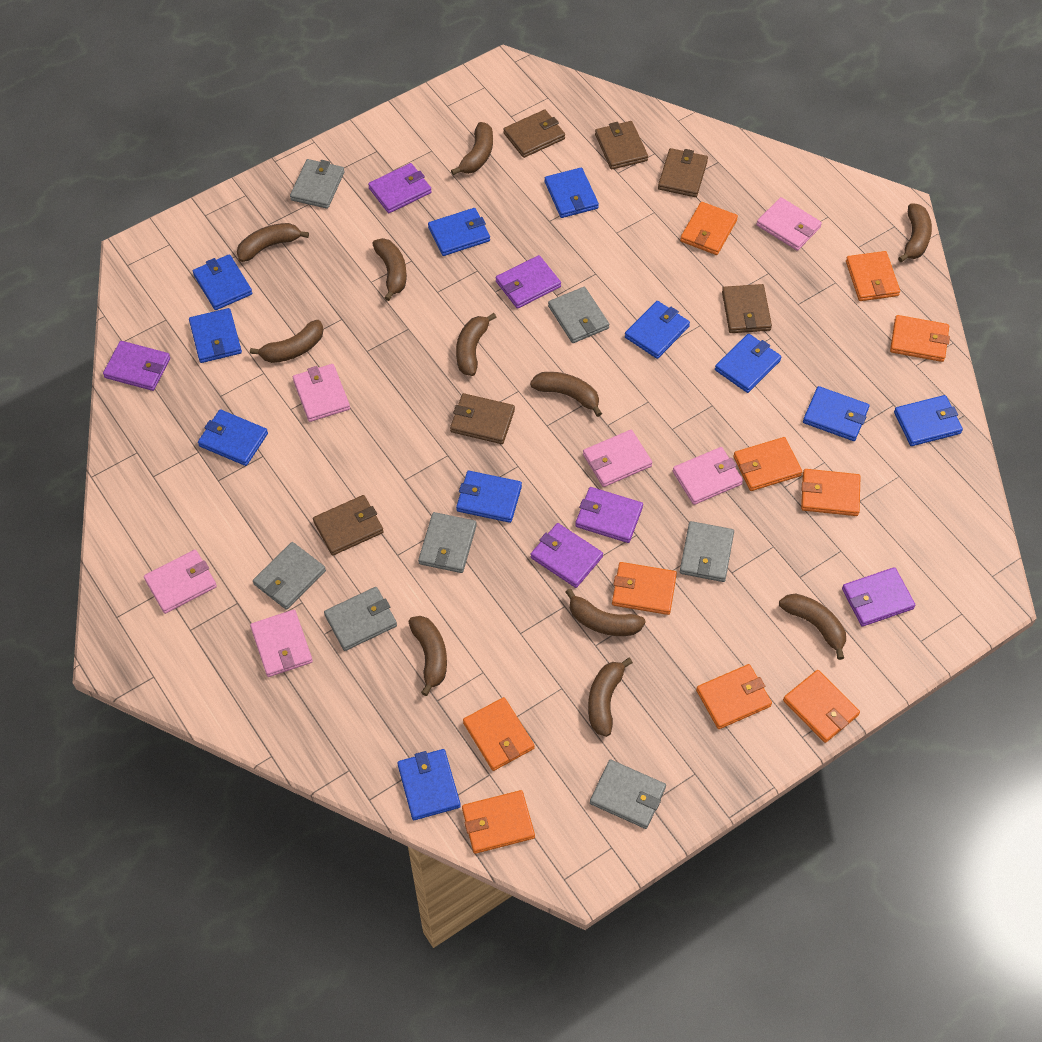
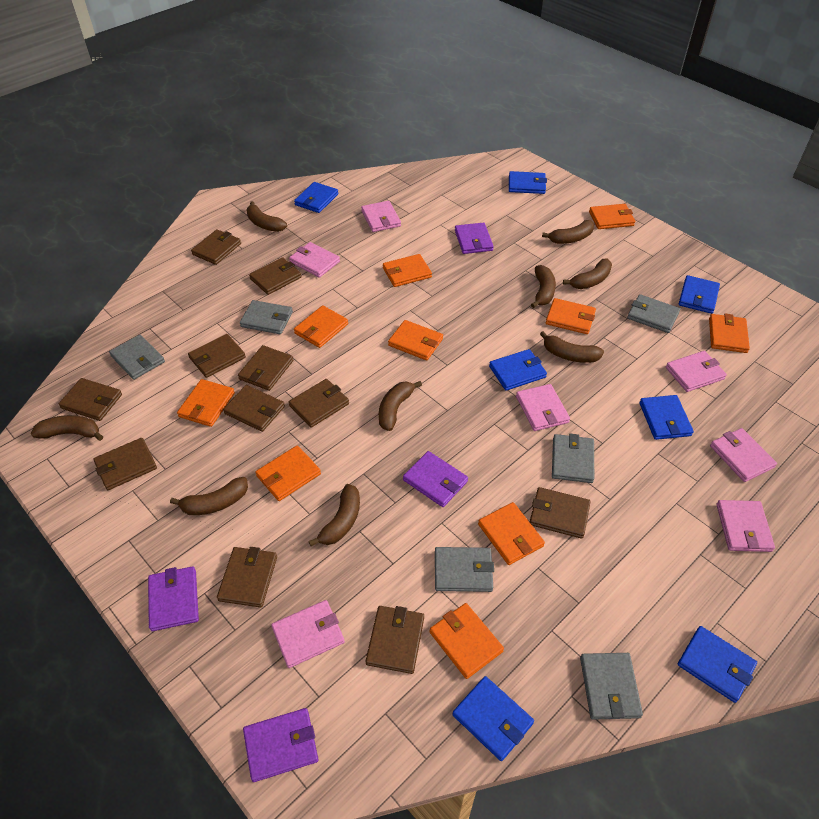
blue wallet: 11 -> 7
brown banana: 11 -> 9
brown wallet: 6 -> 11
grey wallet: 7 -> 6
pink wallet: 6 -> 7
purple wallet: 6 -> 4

...

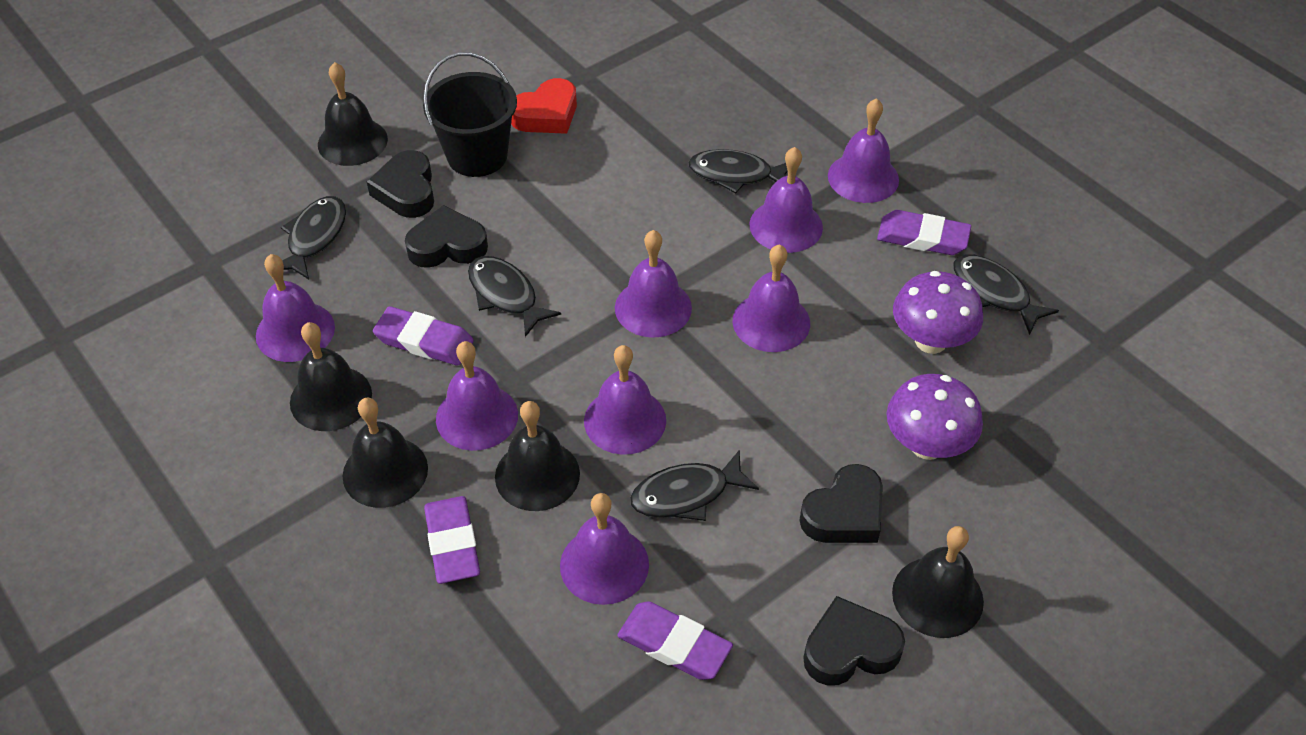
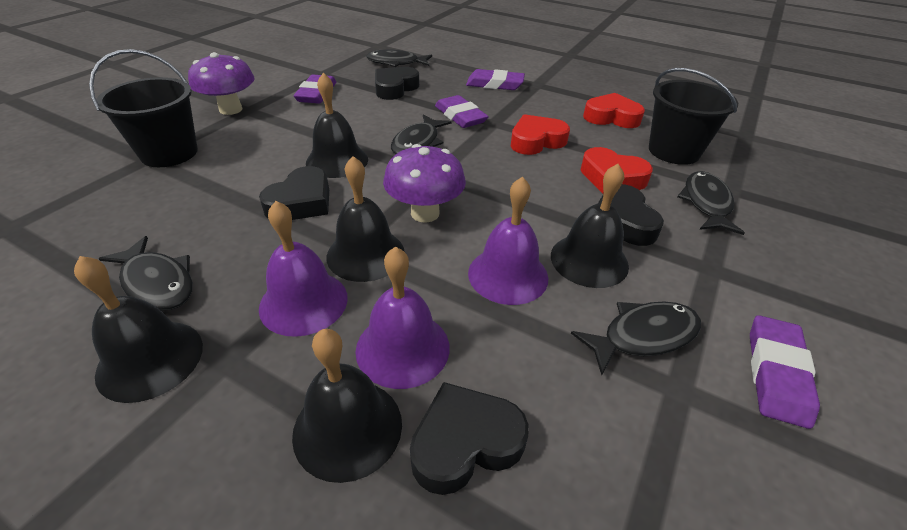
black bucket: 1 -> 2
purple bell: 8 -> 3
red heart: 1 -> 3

--

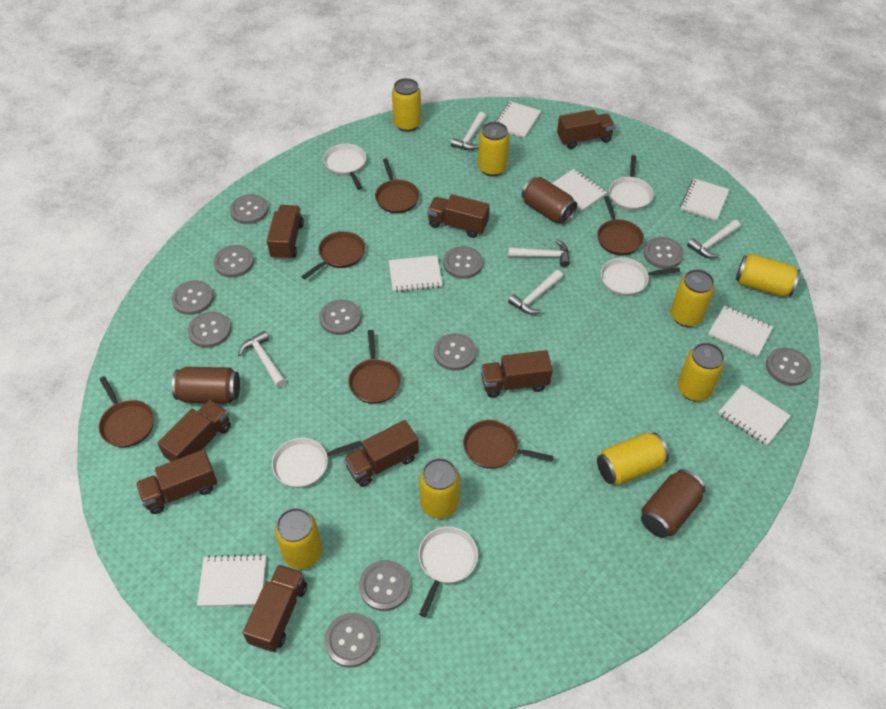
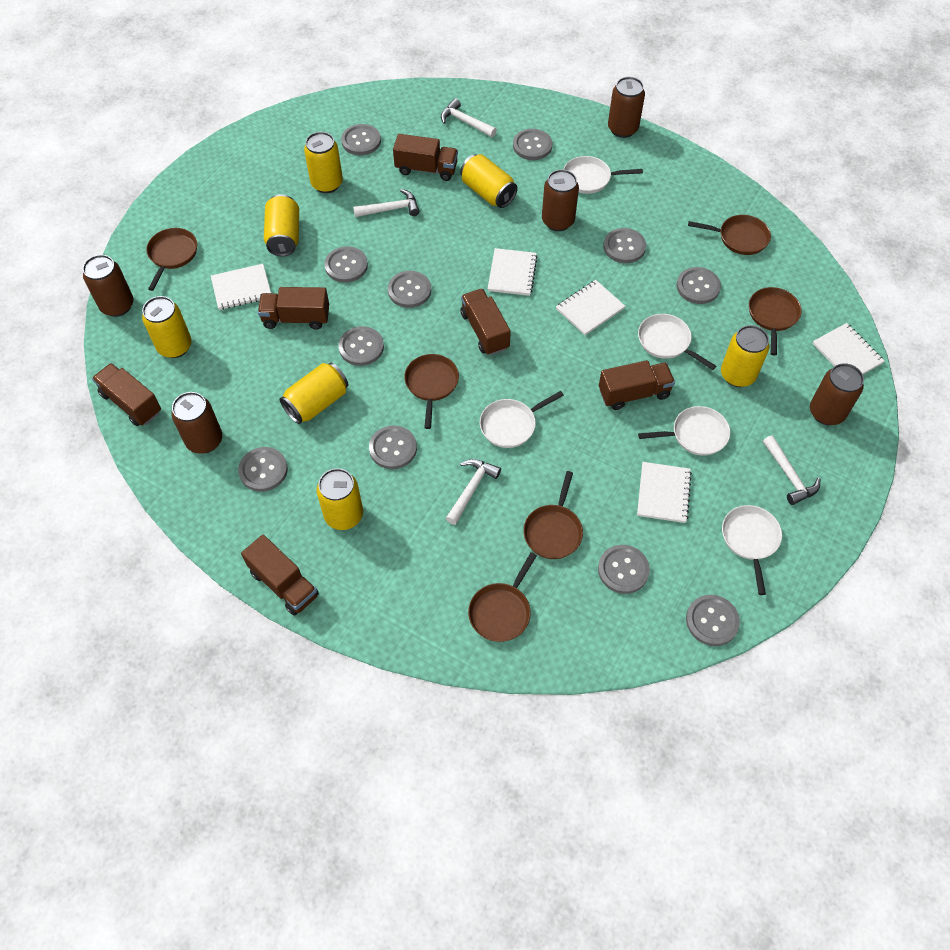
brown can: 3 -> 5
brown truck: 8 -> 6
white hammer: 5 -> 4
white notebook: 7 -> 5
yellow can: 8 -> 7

**Required work:**
Lines holding the string "wallet": find them in the listing above and copy each one.

**Response:**
blue wallet: 11 -> 7
brown wallet: 6 -> 11
grey wallet: 7 -> 6
pink wallet: 6 -> 7
purple wallet: 6 -> 4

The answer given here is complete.